-- Before-and-after object lists --
+ + + + +

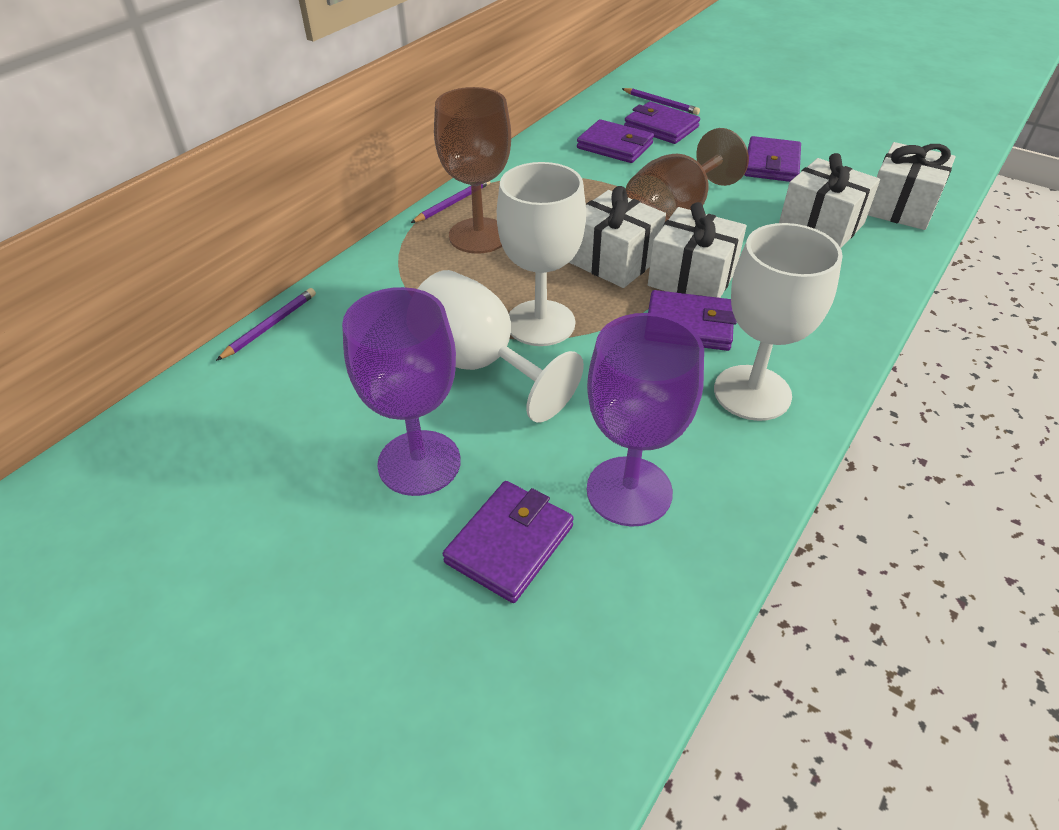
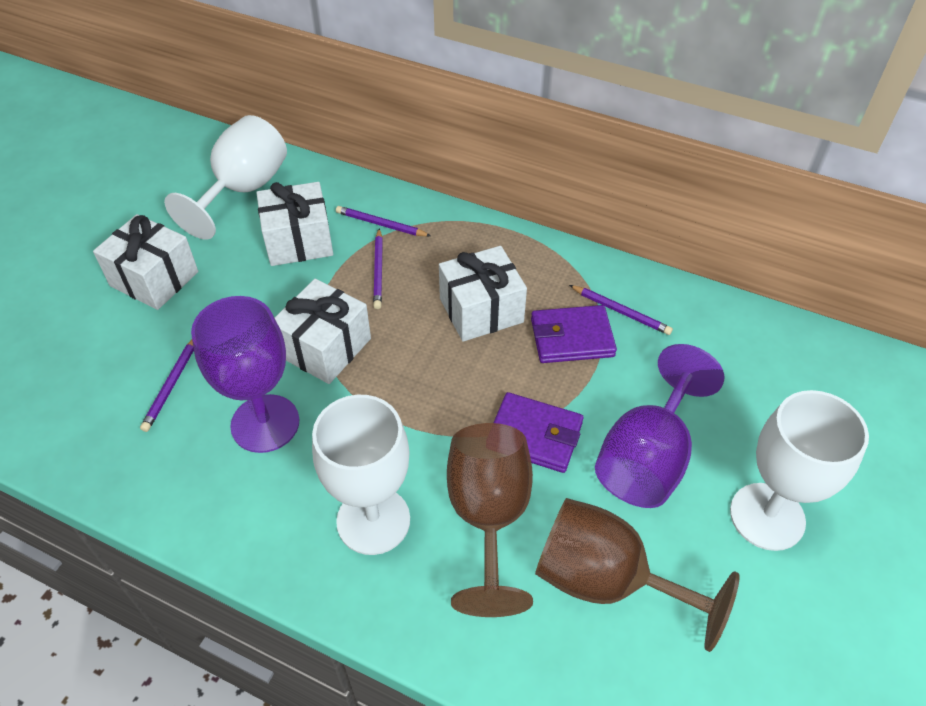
purple pencil: 3 -> 4
purple wallet: 5 -> 2

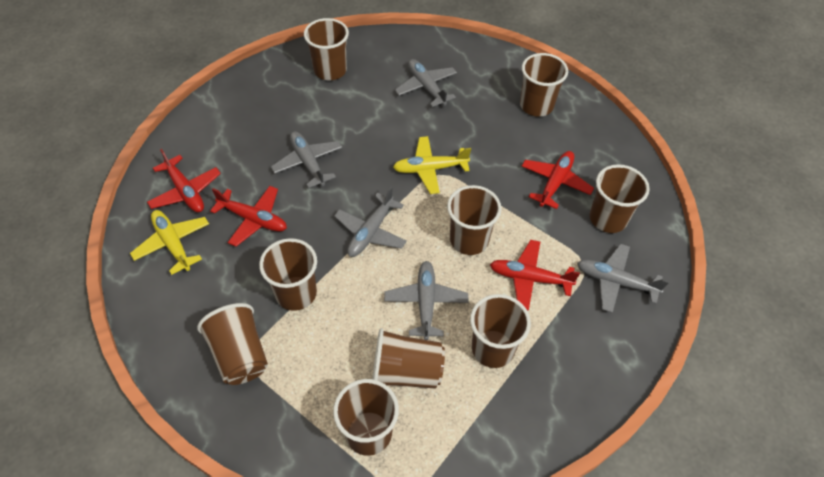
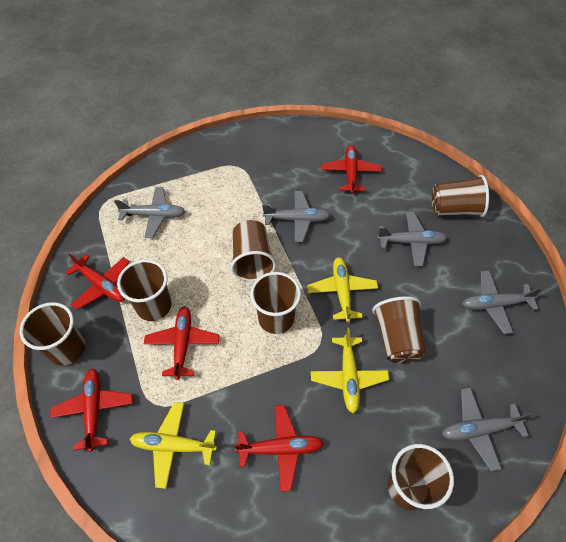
brown cup: 9 -> 7
red plane: 4 -> 5
yellow plane: 2 -> 3

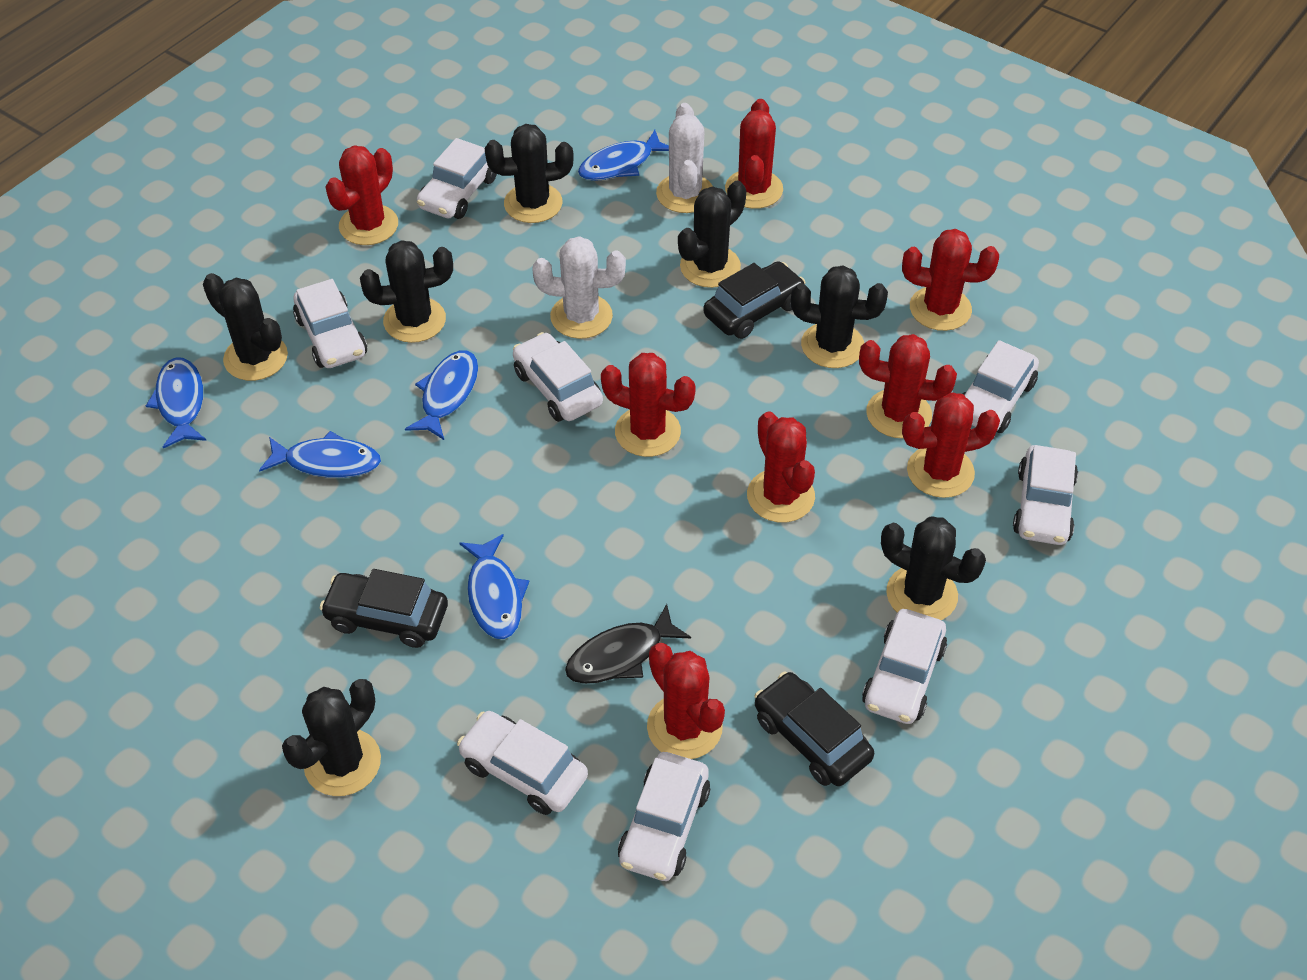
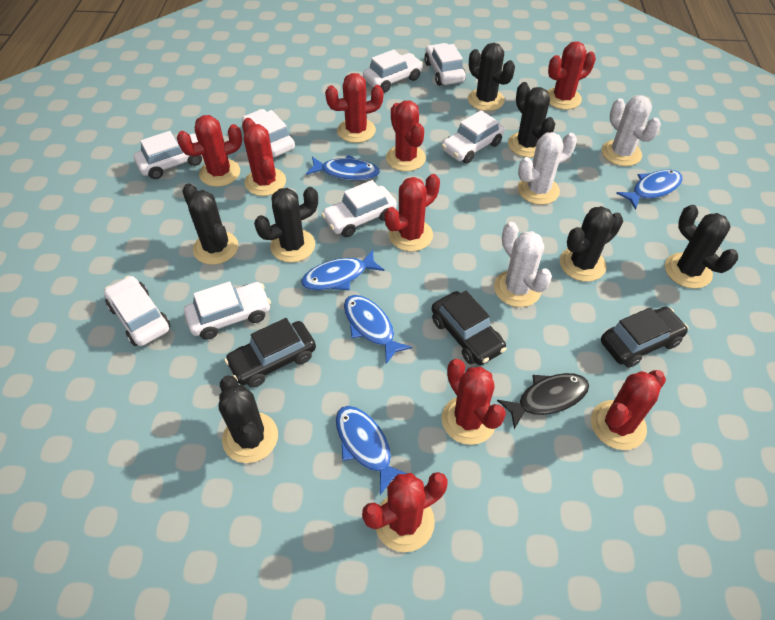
red cactus: 8 -> 9
white cactus: 2 -> 3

+ + + + +

-- Description of the task --
Give back, word for word, the lines from the one with "brown cup: 9 -> 7" to the end of the records above, and no pictures.

-- Answer for this exercise --
brown cup: 9 -> 7
red plane: 4 -> 5
yellow plane: 2 -> 3

red cactus: 8 -> 9
white cactus: 2 -> 3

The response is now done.